═══ Input material

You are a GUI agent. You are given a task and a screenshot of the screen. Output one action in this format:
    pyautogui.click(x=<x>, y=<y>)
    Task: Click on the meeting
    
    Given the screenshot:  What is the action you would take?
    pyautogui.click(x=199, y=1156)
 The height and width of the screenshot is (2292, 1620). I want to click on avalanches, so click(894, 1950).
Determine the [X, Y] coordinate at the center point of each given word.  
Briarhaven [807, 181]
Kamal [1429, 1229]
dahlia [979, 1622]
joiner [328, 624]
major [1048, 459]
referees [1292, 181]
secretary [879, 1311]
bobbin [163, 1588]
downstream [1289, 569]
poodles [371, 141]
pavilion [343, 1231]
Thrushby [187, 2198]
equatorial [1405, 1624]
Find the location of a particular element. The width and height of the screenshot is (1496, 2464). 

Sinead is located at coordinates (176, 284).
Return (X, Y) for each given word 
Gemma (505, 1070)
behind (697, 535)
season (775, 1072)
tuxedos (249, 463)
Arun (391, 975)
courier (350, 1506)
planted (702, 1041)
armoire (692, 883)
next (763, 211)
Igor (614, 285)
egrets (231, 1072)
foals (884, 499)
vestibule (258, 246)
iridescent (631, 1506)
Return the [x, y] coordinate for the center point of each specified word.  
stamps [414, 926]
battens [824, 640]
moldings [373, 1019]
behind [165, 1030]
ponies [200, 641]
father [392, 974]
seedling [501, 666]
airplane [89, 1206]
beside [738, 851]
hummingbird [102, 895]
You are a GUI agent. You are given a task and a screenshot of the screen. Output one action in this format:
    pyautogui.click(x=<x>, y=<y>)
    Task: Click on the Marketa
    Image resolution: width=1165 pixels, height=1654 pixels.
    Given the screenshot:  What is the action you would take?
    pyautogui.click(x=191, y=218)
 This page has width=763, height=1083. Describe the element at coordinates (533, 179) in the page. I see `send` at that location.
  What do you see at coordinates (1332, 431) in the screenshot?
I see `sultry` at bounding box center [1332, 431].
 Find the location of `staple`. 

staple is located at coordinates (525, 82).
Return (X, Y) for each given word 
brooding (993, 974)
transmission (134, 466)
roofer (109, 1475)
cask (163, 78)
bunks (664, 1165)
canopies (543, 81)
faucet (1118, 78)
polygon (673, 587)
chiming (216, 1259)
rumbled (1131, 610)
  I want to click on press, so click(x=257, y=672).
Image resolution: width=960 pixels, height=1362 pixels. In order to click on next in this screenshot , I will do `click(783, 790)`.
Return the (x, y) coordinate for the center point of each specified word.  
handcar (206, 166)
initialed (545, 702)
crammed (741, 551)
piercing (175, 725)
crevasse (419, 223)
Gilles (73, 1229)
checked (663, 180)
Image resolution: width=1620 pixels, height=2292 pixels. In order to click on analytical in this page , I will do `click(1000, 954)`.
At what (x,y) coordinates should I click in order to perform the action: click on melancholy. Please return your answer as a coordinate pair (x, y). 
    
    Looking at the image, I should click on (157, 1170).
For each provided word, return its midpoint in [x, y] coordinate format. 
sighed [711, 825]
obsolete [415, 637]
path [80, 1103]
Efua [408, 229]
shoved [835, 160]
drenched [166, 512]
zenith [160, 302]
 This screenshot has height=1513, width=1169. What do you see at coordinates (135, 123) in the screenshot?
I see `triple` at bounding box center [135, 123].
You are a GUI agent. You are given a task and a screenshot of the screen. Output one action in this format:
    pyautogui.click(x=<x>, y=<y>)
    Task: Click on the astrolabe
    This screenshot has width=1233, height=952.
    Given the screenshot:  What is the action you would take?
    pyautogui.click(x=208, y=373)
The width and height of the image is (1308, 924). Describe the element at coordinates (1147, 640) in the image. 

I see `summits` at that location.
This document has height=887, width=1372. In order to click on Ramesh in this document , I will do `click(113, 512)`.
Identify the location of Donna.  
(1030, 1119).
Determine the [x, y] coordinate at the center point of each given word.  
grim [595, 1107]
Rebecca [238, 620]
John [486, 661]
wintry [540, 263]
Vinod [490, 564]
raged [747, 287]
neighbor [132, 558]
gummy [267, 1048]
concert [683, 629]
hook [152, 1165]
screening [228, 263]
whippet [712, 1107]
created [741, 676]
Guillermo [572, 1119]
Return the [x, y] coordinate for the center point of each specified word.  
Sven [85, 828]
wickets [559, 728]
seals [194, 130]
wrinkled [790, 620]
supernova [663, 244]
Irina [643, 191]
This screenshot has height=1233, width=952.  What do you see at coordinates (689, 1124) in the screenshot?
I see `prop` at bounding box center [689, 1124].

══════

** Job **
Write out all of the lines above again, replacing "center point" with "middle" everywhere and leaving everything else the same.

** The output **
You are a GUI agent. You are given a task and a screenshot of the screen. Output one action in this format:
    pyautogui.click(x=<x>, y=<y>)
    Task: Click on the meeting
    
    Given the screenshot:  What is the action you would take?
    pyautogui.click(x=199, y=1156)
 The height and width of the screenshot is (2292, 1620). I want to click on avalanches, so click(894, 1950).
Determine the [X, Y] coordinate at the middle of each given word.  
Briarhaven [807, 181]
Kamal [1429, 1229]
dahlia [979, 1622]
joiner [328, 624]
major [1048, 459]
referees [1292, 181]
secretary [879, 1311]
bobbin [163, 1588]
downstream [1289, 569]
poodles [371, 141]
pavilion [343, 1231]
Thrushby [187, 2198]
equatorial [1405, 1624]
Find the location of a particular element. The width and height of the screenshot is (1496, 2464). 

Sinead is located at coordinates (176, 284).
Return (X, Y) for each given word 
Gemma (505, 1070)
behind (697, 535)
season (775, 1072)
tuxedos (249, 463)
Arun (391, 975)
courier (350, 1506)
planted (702, 1041)
armoire (692, 883)
next (763, 211)
Igor (614, 285)
egrets (231, 1072)
foals (884, 499)
vestibule (258, 246)
iridescent (631, 1506)
Return the [x, y] coordinate for the middle of each specified word.  
stamps [414, 926]
battens [824, 640]
moldings [373, 1019]
behind [165, 1030]
ponies [200, 641]
father [392, 974]
seedling [501, 666]
airplane [89, 1206]
beside [738, 851]
hummingbird [102, 895]
You are a GUI agent. You are given a task and a screenshot of the screen. Output one action in this format:
    pyautogui.click(x=<x>, y=<y>)
    Task: Click on the Marketa
    Image resolution: width=1165 pixels, height=1654 pixels.
    Given the screenshot:  What is the action you would take?
    pyautogui.click(x=191, y=218)
 This page has width=763, height=1083. Describe the element at coordinates (533, 179) in the page. I see `send` at that location.
  What do you see at coordinates (1332, 431) in the screenshot?
I see `sultry` at bounding box center [1332, 431].
 Find the location of `staple`. 

staple is located at coordinates (525, 82).
Return (X, Y) for each given word 
brooding (993, 974)
transmission (134, 466)
roofer (109, 1475)
cask (163, 78)
bunks (664, 1165)
canopies (543, 81)
faucet (1118, 78)
polygon (673, 587)
chiming (216, 1259)
rumbled (1131, 610)
  I want to click on press, so click(x=257, y=672).
Image resolution: width=960 pixels, height=1362 pixels. In order to click on next in this screenshot , I will do `click(783, 790)`.
Return the (x, y) coordinate for the middle of each specified word.  
handcar (206, 166)
initialed (545, 702)
crammed (741, 551)
piercing (175, 725)
crevasse (419, 223)
Gilles (73, 1229)
checked (663, 180)
Image resolution: width=1620 pixels, height=2292 pixels. In order to click on analytical in this page , I will do `click(1000, 954)`.
At what (x,y) coordinates should I click in order to perform the action: click on melancholy. Please return your answer as a coordinate pair (x, y). 
    
    Looking at the image, I should click on (157, 1170).
For each provided word, return its midpoint in [x, y] coordinate format. 
sighed [711, 825]
obsolete [415, 637]
path [80, 1103]
Efua [408, 229]
shoved [835, 160]
drenched [166, 512]
zenith [160, 302]
 This screenshot has height=1513, width=1169. What do you see at coordinates (135, 123) in the screenshot?
I see `triple` at bounding box center [135, 123].
You are a GUI agent. You are given a task and a screenshot of the screen. Output one action in this format:
    pyautogui.click(x=<x>, y=<y>)
    Task: Click on the astrolabe
    This screenshot has width=1233, height=952.
    Given the screenshot:  What is the action you would take?
    pyautogui.click(x=208, y=373)
The width and height of the image is (1308, 924). Describe the element at coordinates (1147, 640) in the image. 

I see `summits` at that location.
This document has height=887, width=1372. In order to click on Ramesh in this document , I will do `click(113, 512)`.
Identify the location of Donna.  
(1030, 1119).
Determine the [x, y] coordinate at the middle of each given word.  
grim [595, 1107]
Rebecca [238, 620]
John [486, 661]
wintry [540, 263]
Vinod [490, 564]
raged [747, 287]
neighbor [132, 558]
gummy [267, 1048]
concert [683, 629]
hook [152, 1165]
screening [228, 263]
whippet [712, 1107]
created [741, 676]
Guillermo [572, 1119]
Return the [x, y] coordinate for the middle of each specified word.  
Sven [85, 828]
wickets [559, 728]
seals [194, 130]
wrinkled [790, 620]
supernova [663, 244]
Irina [643, 191]
This screenshot has height=1233, width=952.  What do you see at coordinates (689, 1124) in the screenshot?
I see `prop` at bounding box center [689, 1124].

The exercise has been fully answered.